WHAT IS NEEDED.
What you return must match the records below exactly, apart from the omitted pictures.

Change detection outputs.
*** Begin section ***
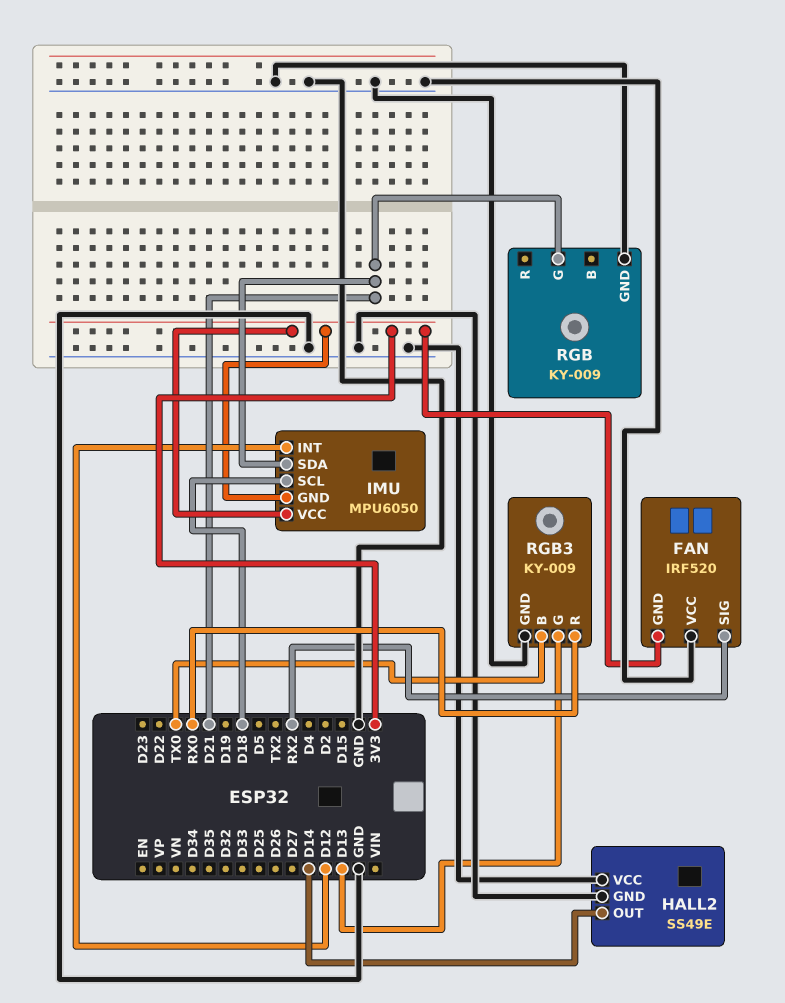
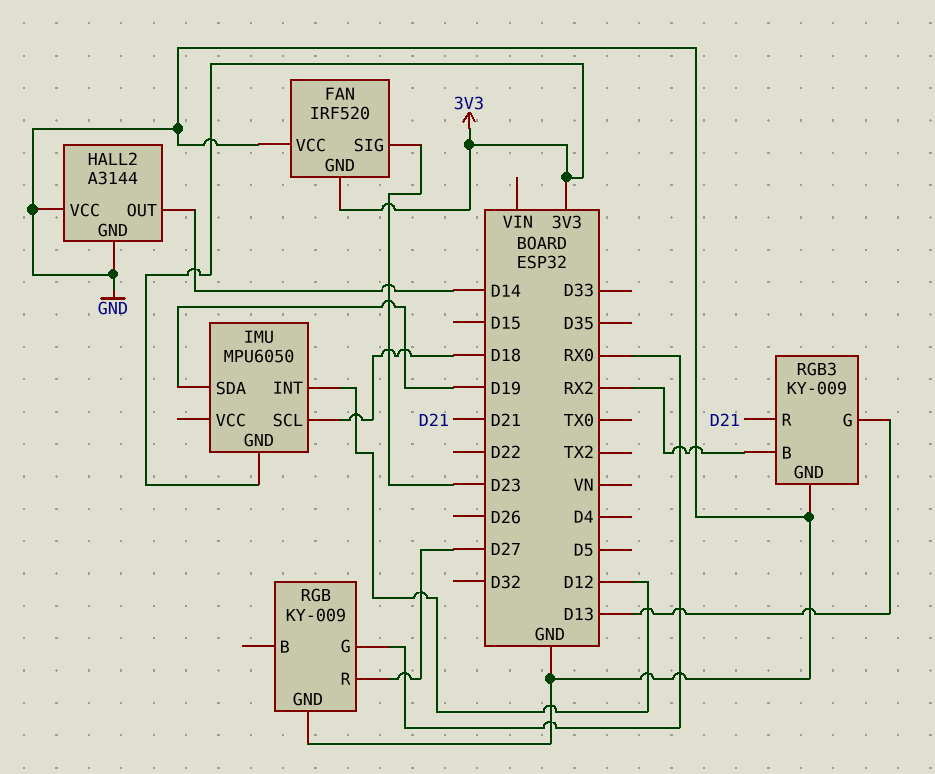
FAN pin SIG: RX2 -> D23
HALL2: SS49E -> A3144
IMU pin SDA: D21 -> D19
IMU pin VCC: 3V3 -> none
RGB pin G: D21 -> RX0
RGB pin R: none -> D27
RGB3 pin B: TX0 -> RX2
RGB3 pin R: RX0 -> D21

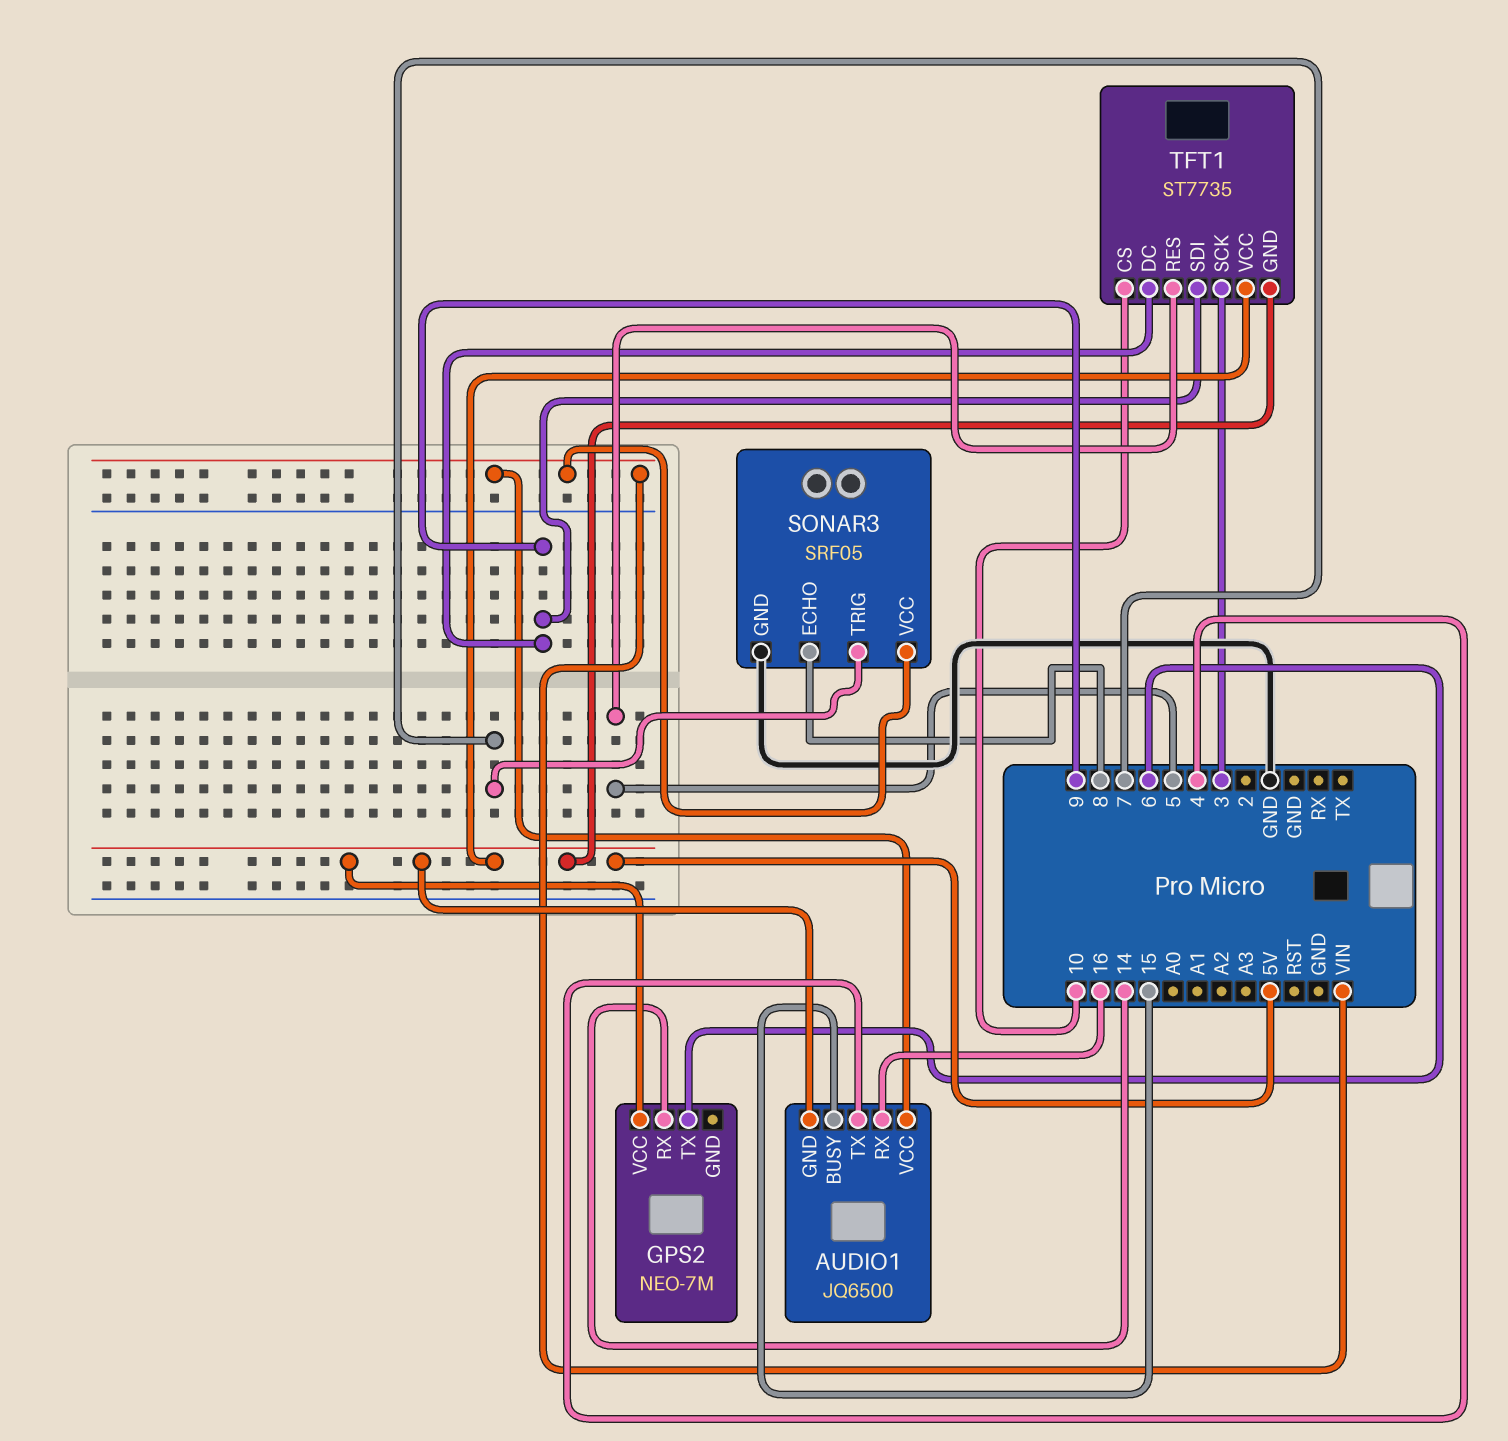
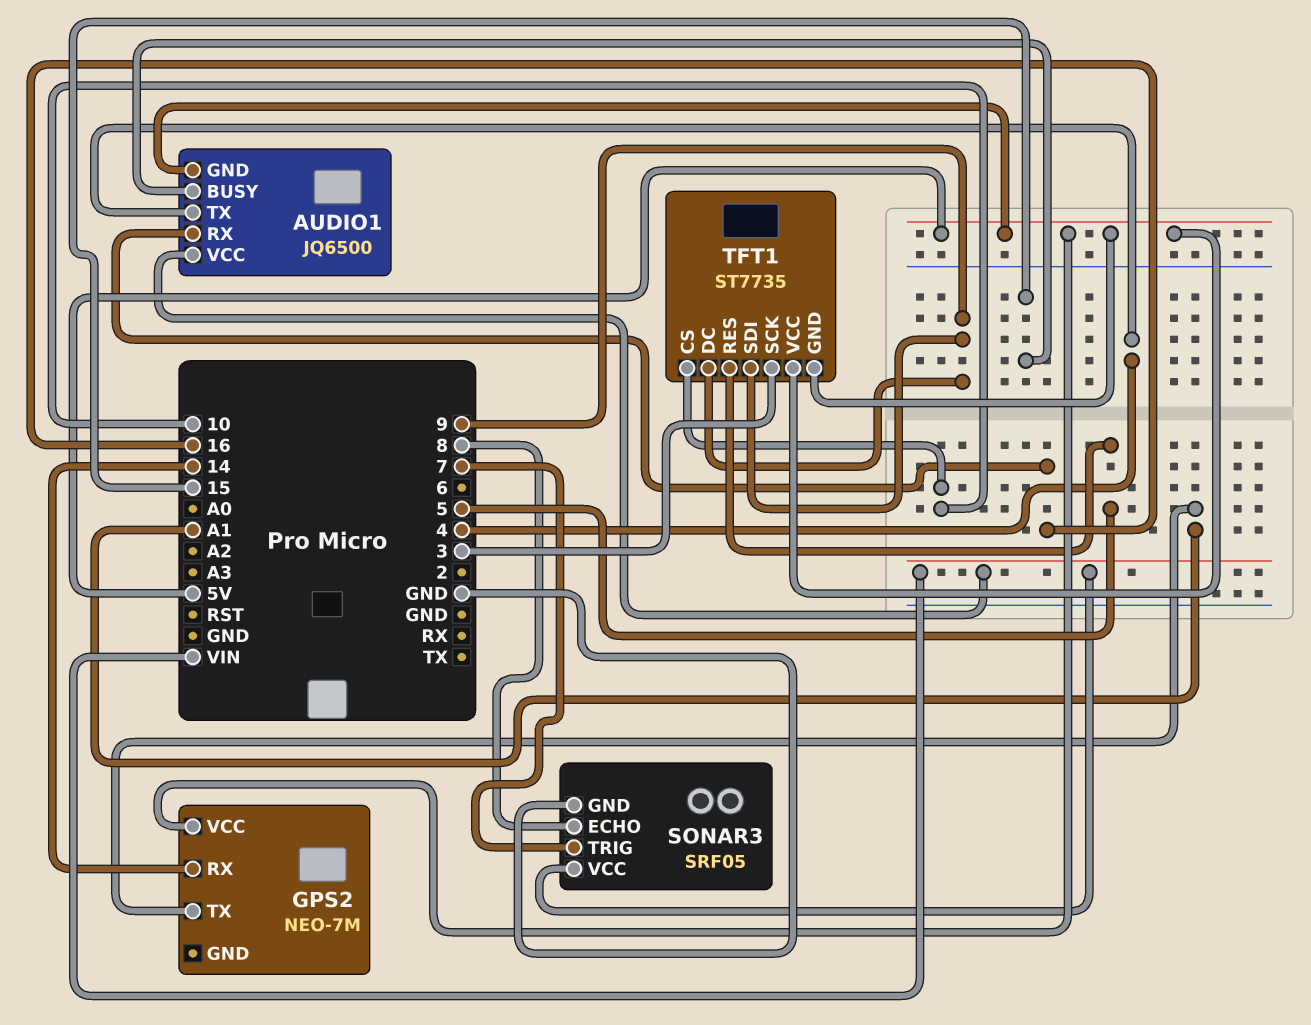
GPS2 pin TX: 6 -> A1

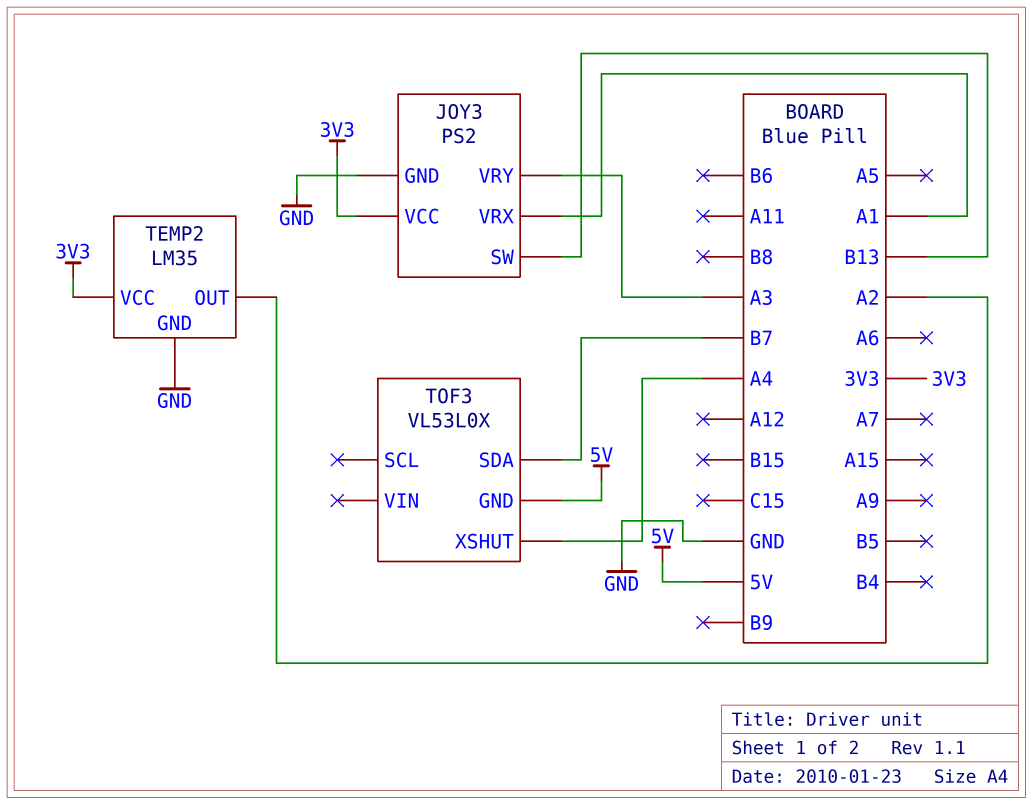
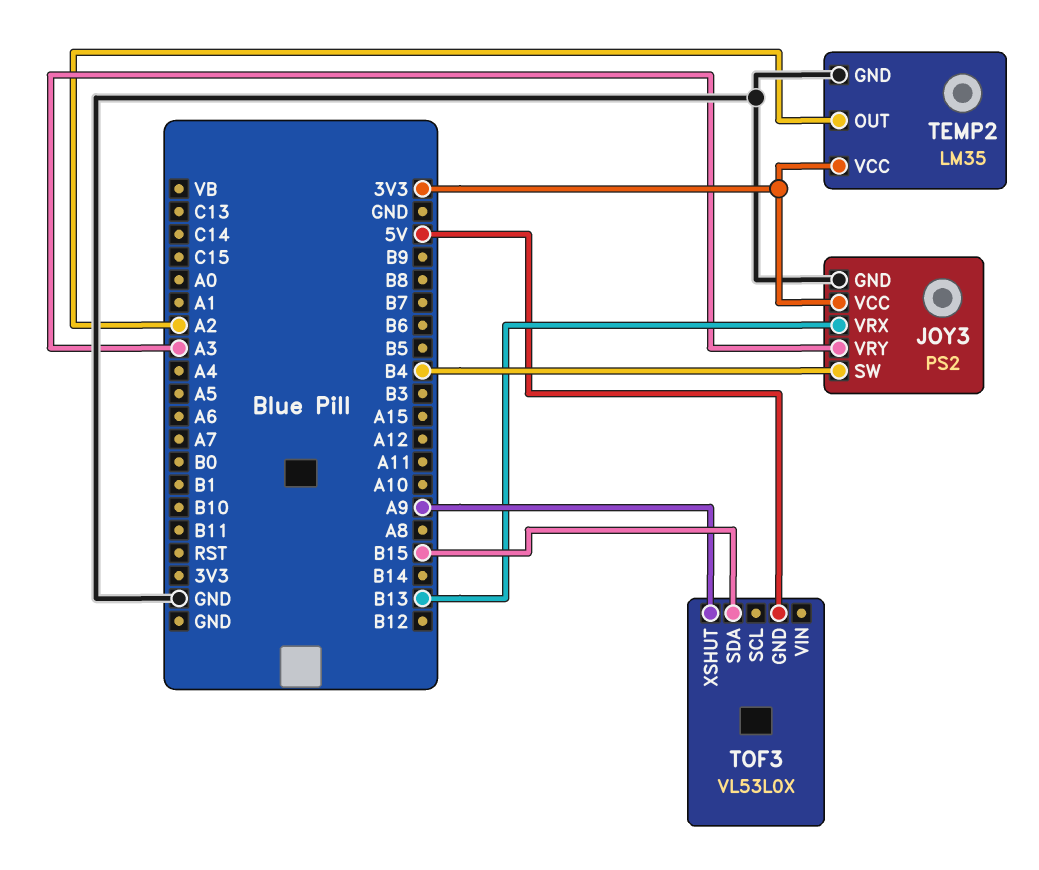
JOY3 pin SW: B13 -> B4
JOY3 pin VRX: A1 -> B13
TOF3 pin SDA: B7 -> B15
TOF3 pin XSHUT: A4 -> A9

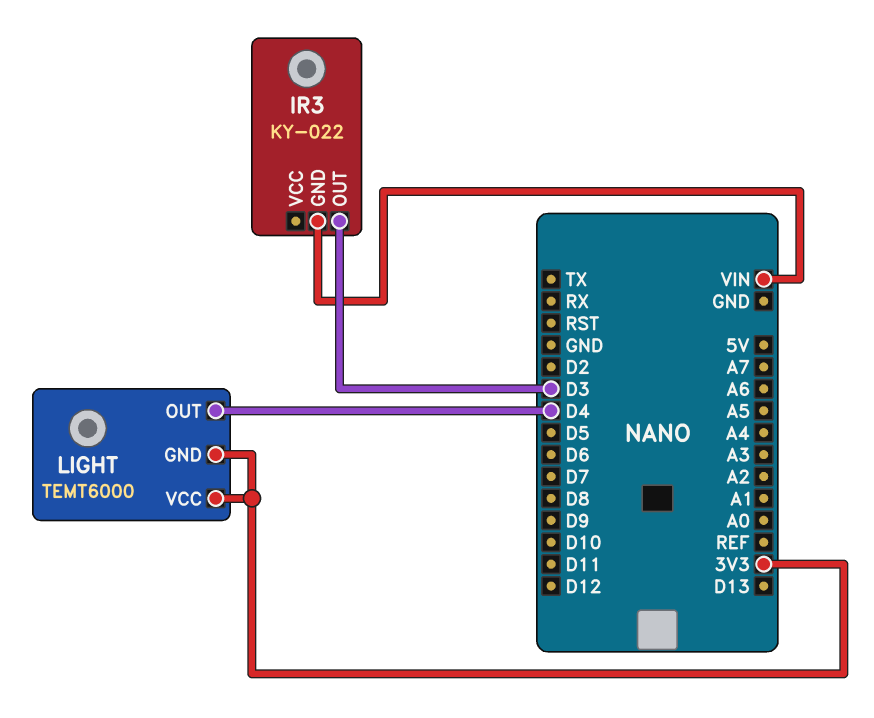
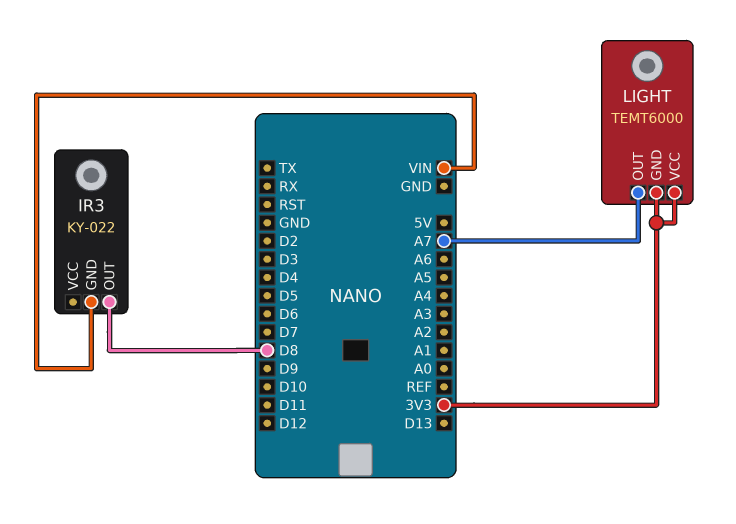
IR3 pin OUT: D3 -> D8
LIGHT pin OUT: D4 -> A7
*** End section ***
SOLUTION TO THE PROBLEM.
FAN pin SIG: RX2 -> D23
HALL2: SS49E -> A3144
IMU pin SDA: D21 -> D19
IMU pin VCC: 3V3 -> none
RGB pin G: D21 -> RX0
RGB pin R: none -> D27
RGB3 pin B: TX0 -> RX2
RGB3 pin R: RX0 -> D21

GPS2 pin TX: 6 -> A1

JOY3 pin SW: B13 -> B4
JOY3 pin VRX: A1 -> B13
TOF3 pin SDA: B7 -> B15
TOF3 pin XSHUT: A4 -> A9

IR3 pin OUT: D3 -> D8
LIGHT pin OUT: D4 -> A7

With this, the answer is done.